▶ **WHAT TO PRODUCE**
Print the line that has "SW3: button (IC4/RST, VDD)" in it, then every remaining line of the data, exactly and without anything extra.

Revision comparison data:
· · · ·
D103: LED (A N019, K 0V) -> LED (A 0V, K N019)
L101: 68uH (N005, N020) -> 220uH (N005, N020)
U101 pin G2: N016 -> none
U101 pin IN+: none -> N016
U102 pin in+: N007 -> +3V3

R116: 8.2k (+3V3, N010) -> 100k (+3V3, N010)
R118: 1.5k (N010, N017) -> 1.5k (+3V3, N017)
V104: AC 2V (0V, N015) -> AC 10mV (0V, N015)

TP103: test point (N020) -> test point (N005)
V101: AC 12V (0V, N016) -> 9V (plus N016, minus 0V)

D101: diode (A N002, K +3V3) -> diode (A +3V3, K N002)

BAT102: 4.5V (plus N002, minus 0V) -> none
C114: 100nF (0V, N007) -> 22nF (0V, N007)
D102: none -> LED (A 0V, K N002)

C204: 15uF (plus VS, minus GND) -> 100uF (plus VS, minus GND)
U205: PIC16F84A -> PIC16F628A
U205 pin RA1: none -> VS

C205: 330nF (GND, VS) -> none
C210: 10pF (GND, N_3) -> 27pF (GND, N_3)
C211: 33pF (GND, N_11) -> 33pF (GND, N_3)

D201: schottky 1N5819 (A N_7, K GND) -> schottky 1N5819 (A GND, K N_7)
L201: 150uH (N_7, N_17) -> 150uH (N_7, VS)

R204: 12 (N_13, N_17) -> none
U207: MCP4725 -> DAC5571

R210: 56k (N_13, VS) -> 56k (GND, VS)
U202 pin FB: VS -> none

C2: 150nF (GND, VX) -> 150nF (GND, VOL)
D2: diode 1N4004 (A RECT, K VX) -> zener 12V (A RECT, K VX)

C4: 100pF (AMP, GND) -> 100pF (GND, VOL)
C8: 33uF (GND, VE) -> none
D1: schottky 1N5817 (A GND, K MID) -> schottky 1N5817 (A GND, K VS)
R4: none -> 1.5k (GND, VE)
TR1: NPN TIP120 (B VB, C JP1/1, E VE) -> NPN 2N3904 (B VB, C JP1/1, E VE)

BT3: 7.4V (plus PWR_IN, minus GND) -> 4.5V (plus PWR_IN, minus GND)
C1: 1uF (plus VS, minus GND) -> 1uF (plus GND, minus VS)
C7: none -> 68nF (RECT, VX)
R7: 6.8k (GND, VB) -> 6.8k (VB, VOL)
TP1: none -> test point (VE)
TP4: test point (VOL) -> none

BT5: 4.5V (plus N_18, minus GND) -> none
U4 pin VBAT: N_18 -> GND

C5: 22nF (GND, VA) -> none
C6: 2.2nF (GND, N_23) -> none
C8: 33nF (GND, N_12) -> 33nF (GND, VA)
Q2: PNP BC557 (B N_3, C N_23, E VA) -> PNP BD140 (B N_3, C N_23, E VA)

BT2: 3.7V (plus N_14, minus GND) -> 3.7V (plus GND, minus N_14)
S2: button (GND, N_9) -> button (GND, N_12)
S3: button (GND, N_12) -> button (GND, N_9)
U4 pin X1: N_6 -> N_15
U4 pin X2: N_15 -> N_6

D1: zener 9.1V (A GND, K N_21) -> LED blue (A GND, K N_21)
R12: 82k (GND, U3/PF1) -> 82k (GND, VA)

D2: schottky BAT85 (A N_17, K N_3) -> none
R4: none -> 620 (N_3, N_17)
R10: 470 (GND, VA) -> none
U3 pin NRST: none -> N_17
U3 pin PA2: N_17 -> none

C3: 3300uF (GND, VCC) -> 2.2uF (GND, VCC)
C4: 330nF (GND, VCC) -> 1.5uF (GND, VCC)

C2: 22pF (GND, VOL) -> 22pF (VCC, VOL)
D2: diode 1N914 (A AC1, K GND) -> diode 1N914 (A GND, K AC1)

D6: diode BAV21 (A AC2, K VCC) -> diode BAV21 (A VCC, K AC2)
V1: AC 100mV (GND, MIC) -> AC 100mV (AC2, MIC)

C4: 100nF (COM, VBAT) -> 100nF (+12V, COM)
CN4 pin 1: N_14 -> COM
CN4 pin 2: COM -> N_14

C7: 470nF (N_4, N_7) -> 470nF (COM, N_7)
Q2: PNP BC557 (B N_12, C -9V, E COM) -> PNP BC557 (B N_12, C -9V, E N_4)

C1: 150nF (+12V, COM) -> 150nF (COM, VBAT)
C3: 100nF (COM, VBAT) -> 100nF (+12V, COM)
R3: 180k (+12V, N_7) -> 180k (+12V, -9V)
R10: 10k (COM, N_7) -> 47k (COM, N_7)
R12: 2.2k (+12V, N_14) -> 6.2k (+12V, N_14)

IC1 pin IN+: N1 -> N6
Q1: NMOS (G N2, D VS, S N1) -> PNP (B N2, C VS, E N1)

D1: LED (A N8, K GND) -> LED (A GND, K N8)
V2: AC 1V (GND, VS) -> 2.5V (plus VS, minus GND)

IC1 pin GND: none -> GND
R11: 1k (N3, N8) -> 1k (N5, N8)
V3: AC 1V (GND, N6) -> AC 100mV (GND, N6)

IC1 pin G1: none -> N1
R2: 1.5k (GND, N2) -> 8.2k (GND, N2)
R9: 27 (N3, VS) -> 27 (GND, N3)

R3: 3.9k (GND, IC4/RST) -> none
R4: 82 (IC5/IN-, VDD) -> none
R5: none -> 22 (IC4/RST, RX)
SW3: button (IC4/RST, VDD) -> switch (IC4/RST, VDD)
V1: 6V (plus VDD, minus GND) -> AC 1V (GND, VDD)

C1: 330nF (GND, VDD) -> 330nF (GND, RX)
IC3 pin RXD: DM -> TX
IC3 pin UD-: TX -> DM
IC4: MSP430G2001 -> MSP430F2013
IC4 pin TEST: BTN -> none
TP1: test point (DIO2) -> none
· · · ·
▶ **EXERCISE OUTPUT**
SW3: button (IC4/RST, VDD) -> switch (IC4/RST, VDD)
V1: 6V (plus VDD, minus GND) -> AC 1V (GND, VDD)

C1: 330nF (GND, VDD) -> 330nF (GND, RX)
IC3 pin RXD: DM -> TX
IC3 pin UD-: TX -> DM
IC4: MSP430G2001 -> MSP430F2013
IC4 pin TEST: BTN -> none
TP1: test point (DIO2) -> none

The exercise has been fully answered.